[Text and item location entries]
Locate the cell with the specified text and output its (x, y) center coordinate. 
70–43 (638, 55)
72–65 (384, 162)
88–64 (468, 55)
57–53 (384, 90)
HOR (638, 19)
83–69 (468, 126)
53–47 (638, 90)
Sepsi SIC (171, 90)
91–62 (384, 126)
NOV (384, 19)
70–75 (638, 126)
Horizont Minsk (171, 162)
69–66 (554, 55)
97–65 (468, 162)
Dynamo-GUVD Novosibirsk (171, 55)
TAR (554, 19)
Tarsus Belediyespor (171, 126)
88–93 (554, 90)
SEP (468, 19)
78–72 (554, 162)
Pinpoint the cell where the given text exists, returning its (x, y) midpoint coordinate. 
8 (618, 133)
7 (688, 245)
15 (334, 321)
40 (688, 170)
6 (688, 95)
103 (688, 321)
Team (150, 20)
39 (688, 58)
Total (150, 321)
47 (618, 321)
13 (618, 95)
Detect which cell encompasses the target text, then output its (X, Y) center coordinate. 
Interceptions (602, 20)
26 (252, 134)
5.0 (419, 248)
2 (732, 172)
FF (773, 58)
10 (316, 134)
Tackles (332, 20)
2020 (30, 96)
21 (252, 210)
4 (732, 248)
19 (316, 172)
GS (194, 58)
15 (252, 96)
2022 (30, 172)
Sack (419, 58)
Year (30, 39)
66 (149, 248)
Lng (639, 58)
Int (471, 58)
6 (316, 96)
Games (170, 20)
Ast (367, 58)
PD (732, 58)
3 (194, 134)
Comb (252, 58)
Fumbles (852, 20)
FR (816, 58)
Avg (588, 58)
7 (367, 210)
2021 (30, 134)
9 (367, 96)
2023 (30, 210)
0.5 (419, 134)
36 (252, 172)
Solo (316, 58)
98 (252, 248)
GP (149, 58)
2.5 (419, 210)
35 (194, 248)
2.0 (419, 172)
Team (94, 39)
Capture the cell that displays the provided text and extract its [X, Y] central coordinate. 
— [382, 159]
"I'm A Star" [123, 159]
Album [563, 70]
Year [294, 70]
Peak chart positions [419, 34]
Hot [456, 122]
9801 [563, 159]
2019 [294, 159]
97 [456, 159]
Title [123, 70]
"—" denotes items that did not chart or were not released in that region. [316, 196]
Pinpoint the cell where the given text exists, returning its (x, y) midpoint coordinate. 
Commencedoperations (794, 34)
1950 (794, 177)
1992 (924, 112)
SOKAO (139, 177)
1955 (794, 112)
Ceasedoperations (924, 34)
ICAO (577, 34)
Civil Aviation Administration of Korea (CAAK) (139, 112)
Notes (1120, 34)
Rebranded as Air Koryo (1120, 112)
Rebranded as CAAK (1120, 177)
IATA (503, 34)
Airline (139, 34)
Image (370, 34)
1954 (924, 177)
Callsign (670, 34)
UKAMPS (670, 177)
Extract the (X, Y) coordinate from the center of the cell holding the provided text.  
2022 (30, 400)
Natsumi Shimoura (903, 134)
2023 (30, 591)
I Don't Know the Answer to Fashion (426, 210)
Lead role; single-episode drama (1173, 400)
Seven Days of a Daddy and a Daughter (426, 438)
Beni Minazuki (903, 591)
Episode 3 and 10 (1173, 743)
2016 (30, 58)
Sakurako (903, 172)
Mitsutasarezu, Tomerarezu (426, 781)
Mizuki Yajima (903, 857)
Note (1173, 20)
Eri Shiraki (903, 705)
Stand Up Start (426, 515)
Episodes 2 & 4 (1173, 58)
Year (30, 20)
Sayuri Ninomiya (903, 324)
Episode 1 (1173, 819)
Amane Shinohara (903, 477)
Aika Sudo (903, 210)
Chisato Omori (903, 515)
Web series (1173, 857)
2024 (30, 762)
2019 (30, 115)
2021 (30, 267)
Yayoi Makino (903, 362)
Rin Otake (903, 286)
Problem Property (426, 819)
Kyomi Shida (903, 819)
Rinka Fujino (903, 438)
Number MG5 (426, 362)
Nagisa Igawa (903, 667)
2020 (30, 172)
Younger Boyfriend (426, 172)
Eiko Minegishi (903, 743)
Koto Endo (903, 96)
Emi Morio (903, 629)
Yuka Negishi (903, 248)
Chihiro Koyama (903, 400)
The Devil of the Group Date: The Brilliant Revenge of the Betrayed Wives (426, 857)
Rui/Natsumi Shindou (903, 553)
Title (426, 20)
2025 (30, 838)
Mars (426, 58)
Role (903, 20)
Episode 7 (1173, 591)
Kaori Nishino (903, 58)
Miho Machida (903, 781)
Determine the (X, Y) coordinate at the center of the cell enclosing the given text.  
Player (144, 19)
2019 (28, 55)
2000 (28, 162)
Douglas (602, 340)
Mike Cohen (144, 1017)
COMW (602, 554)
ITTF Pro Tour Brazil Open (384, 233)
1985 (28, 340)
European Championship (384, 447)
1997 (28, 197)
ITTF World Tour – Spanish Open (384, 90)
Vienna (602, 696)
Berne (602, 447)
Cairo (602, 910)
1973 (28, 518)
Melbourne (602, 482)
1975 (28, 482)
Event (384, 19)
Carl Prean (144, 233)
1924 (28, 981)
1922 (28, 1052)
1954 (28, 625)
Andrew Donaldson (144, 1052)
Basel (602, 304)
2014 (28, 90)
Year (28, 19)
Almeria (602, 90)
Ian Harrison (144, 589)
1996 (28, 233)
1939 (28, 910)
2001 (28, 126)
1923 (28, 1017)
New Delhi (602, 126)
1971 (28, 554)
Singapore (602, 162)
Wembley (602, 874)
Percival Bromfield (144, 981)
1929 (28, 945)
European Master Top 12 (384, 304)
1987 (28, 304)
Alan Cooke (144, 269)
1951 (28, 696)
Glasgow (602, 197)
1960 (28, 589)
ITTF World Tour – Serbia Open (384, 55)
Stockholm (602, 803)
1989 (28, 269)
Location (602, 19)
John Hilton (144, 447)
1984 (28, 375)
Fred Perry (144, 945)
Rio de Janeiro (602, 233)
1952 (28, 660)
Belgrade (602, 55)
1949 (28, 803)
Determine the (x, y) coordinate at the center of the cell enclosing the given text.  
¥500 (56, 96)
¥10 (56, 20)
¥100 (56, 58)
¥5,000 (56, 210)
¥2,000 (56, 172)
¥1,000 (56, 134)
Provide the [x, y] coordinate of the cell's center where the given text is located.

--- Do this ---
Print the data from its first line through the line containing "69–66 (554, 55)", reproducing each line unchanged.

--- Reply to the task ---
Locate the cell with the specified text and output its (x, y) center coordinate. 
70–43 (638, 55)
72–65 (384, 162)
88–64 (468, 55)
57–53 (384, 90)
HOR (638, 19)
83–69 (468, 126)
53–47 (638, 90)
Sepsi SIC (171, 90)
91–62 (384, 126)
NOV (384, 19)
70–75 (638, 126)
Horizont Minsk (171, 162)
69–66 (554, 55)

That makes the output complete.